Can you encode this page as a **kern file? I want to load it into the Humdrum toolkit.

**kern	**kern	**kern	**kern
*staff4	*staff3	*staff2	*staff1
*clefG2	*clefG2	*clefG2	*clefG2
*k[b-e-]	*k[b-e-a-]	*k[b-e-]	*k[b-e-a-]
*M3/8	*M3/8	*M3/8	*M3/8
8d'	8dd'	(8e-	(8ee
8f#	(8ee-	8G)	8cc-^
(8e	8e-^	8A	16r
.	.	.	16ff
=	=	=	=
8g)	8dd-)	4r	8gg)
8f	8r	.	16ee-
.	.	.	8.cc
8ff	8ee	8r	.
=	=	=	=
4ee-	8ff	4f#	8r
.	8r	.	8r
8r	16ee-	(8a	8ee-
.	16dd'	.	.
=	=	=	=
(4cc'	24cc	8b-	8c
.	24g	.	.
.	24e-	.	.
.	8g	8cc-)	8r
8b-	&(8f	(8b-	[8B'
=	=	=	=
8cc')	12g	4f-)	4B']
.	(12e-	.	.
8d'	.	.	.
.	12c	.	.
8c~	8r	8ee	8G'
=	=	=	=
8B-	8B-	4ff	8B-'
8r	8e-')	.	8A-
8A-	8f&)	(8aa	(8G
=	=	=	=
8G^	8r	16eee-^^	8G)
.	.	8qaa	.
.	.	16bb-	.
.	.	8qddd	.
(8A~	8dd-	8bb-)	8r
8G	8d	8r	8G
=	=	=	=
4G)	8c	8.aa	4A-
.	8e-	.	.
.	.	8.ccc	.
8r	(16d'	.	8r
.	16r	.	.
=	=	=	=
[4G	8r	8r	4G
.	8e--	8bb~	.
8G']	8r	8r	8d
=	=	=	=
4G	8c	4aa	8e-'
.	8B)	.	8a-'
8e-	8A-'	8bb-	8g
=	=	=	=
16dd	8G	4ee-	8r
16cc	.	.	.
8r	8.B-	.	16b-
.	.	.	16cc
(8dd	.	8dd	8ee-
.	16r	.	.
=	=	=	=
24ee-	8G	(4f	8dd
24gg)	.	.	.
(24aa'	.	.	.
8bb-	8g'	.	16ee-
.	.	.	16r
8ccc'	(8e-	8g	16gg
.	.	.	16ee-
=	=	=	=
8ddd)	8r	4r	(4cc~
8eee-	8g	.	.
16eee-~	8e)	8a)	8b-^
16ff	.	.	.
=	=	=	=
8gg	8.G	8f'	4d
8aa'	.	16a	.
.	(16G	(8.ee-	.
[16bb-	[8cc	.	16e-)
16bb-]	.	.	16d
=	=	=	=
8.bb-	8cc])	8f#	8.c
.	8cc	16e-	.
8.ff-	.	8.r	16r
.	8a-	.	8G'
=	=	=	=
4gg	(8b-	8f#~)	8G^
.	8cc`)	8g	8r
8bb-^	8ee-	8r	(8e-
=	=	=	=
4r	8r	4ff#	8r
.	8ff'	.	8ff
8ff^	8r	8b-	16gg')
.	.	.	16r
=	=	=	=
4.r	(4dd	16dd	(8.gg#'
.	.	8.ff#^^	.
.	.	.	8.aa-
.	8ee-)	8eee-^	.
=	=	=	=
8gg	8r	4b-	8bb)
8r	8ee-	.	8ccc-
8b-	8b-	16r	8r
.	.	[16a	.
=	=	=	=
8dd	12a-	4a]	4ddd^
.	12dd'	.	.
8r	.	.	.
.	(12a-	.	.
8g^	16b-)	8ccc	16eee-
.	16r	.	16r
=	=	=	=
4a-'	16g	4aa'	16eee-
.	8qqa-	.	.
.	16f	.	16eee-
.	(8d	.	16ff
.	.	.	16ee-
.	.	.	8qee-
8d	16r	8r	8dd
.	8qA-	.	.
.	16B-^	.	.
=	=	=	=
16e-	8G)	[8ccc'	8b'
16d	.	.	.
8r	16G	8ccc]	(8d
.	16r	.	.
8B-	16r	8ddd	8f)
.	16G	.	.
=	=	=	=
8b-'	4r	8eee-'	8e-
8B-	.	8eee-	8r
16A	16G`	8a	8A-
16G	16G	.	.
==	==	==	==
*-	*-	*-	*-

··········

Report each line in the records where the string "kern" appears.

__EXERCISE RESPONSE__
Can you encode this page as a **kern file? I want to load it into the Humdrum toolkit.
**kern	**kern	**kern	**kern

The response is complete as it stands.